■ What you are asked to do
Set down the full listing exactly as given. Any pictures are to be left out.

Records excerpted from a collection:

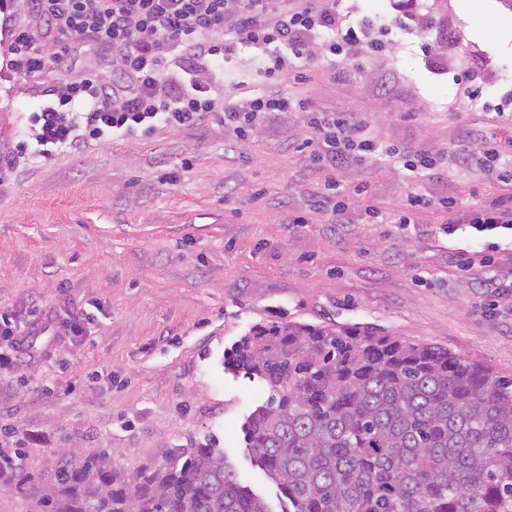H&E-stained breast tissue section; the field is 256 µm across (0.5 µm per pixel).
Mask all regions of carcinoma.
Listing matches in <instances>:
<instances>
[{"mask_svg":"<svg viewBox=\"0 0 512 512\" xmlns=\"http://www.w3.org/2000/svg\"><path fill=\"white\" fill-rule=\"evenodd\" d=\"M227 364L269 390L244 431L283 512H512V379L368 327L290 320L256 327ZM45 452L48 475L0 444V483L26 512H271L212 444L135 470Z\"/></svg>","mask_w":512,"mask_h":512,"instance_id":"1","label":"carcinoma"}]
</instances>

■ The result
H&E-stained breast tissue section; the field is 256 µm across (0.5 µm per pixel).
Mask all regions of carcinoma.
Listing matches in <instances>:
<instances>
[{"mask_svg":"<svg viewBox=\"0 0 512 512\" xmlns=\"http://www.w3.org/2000/svg\"><path fill=\"white\" fill-rule=\"evenodd\" d=\"M227 364L269 390L244 431L283 512H512V379L368 327L290 320L256 327ZM45 452L48 475L0 444V483L26 512H271L212 444L135 470Z\"/></svg>","mask_w":512,"mask_h":512,"instance_id":"1","label":"carcinoma"}]
</instances>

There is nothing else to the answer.